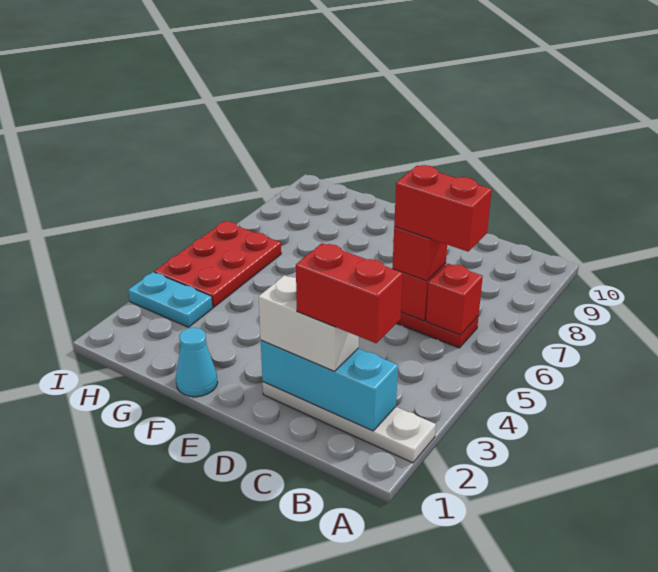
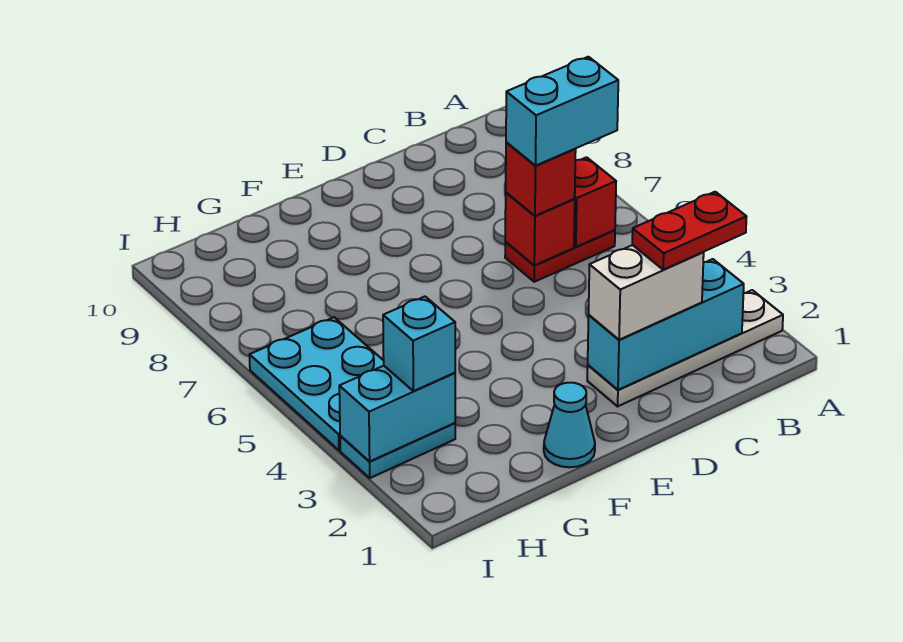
red brick B2:C2 level 4 -> red plate B2:C2 level 4
red brick B6:C6 level 4 -> cyan brick B6:C6 level 4
none -> cyan brick H3:I3 level 2
none -> cyan brick H3 level 3
red plate H4:I6 level 1 -> cyan plate H4:I6 level 1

- - -

_What to do_: From the line that contains "none -> cyan brick H3 level 3" through the last line of the listing, every line is to be restated word for word, both ends included.

_Your response_:
none -> cyan brick H3 level 3
red plate H4:I6 level 1 -> cyan plate H4:I6 level 1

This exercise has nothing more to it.